Spatial reasoning data
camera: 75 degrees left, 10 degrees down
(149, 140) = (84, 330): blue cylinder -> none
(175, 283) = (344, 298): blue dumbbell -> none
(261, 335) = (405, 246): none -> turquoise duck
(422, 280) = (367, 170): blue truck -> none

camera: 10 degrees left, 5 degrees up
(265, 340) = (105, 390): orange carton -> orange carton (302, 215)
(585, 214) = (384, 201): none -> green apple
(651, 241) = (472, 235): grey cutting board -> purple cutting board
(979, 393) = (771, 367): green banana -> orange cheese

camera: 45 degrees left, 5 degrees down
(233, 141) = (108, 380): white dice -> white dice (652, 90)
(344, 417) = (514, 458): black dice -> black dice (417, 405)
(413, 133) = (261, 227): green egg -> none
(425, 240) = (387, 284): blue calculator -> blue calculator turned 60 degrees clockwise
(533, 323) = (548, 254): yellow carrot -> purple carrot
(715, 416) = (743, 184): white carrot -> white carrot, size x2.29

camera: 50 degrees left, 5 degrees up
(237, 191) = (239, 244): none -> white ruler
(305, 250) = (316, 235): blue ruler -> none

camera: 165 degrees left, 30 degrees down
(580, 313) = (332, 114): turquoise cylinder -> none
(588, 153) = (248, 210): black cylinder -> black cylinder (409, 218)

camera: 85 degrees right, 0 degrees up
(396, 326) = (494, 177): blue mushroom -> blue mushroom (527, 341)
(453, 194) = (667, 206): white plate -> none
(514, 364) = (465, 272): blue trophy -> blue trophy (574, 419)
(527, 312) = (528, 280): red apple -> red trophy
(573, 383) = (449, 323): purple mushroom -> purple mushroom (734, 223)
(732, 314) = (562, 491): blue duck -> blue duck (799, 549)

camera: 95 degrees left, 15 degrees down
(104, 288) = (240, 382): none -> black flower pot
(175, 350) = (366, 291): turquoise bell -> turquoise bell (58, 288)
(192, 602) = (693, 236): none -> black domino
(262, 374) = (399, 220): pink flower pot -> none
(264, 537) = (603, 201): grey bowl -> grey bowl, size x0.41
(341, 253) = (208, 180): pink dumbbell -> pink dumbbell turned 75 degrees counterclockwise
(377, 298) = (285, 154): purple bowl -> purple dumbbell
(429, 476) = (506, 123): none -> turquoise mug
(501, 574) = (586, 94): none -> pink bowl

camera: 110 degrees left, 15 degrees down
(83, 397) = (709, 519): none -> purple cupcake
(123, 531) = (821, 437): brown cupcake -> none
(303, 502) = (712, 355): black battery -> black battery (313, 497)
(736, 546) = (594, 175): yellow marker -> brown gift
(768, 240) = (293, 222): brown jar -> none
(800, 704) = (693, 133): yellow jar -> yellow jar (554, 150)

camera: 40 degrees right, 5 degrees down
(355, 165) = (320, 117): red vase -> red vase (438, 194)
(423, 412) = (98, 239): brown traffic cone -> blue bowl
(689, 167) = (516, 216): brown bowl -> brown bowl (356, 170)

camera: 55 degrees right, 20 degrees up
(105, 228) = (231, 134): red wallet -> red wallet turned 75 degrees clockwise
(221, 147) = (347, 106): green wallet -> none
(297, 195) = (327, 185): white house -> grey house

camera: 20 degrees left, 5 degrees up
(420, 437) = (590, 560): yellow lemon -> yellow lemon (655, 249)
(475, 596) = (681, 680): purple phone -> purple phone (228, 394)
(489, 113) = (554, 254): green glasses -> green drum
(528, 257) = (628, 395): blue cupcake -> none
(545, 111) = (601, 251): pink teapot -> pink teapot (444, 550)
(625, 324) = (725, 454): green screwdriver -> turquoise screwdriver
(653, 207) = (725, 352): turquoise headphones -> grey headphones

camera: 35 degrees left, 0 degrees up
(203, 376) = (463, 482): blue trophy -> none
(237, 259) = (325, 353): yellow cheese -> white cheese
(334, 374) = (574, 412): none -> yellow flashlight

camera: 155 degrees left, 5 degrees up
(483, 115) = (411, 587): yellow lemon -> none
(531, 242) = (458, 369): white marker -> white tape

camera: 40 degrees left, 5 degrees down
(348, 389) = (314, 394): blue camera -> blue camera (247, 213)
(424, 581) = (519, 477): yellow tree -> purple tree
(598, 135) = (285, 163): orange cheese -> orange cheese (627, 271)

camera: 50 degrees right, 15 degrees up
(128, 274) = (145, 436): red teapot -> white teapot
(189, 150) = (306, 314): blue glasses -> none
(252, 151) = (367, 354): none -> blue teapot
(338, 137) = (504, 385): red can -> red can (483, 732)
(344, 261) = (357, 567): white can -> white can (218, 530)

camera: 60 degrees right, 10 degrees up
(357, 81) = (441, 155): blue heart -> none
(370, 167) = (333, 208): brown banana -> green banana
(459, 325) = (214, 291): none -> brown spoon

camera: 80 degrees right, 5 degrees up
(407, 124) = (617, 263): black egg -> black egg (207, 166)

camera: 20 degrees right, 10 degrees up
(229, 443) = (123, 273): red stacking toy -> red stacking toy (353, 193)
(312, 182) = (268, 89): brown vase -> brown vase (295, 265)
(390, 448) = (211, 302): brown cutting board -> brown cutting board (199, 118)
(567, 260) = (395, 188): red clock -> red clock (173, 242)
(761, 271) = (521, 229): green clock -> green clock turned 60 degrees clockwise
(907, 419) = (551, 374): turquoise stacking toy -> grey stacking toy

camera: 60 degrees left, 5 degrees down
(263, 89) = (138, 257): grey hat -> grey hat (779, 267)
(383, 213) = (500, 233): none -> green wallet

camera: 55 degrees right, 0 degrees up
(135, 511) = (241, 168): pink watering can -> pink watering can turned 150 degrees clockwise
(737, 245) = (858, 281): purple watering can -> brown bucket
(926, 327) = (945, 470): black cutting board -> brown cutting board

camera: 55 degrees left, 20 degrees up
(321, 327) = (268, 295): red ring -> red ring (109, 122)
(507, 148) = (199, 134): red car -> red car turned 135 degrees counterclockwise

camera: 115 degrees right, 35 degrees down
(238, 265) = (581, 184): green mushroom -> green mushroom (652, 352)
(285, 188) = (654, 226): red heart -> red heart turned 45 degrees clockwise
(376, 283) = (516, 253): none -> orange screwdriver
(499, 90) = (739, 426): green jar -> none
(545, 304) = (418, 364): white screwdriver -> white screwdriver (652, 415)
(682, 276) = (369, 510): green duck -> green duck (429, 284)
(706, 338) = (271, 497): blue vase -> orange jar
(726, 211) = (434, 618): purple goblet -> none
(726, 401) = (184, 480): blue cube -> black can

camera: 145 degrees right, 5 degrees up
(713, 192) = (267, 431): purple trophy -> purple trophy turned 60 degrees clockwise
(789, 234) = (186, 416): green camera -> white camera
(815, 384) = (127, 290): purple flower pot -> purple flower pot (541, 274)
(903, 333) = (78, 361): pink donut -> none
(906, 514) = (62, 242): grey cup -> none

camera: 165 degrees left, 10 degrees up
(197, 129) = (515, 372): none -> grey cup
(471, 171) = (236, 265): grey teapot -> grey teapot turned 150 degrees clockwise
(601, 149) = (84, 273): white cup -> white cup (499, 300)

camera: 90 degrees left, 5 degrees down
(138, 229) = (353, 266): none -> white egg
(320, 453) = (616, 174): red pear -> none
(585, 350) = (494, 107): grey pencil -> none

# [AIM OF THE TASK]
Beginning with the line that contains "(713, 192) = (267, 431): purple", each line of the records above through the last one must be printed word for word.

# [RESPONSE BELOW]
(713, 192) = (267, 431): purple trophy -> purple trophy turned 60 degrees clockwise
(789, 234) = (186, 416): green camera -> white camera
(815, 384) = (127, 290): purple flower pot -> purple flower pot (541, 274)
(903, 333) = (78, 361): pink donut -> none
(906, 514) = (62, 242): grey cup -> none

camera: 165 degrees left, 10 degrees up
(197, 129) = (515, 372): none -> grey cup
(471, 171) = (236, 265): grey teapot -> grey teapot turned 150 degrees clockwise
(601, 149) = (84, 273): white cup -> white cup (499, 300)

camera: 90 degrees left, 5 degrees down
(138, 229) = (353, 266): none -> white egg
(320, 453) = (616, 174): red pear -> none
(585, 350) = (494, 107): grey pencil -> none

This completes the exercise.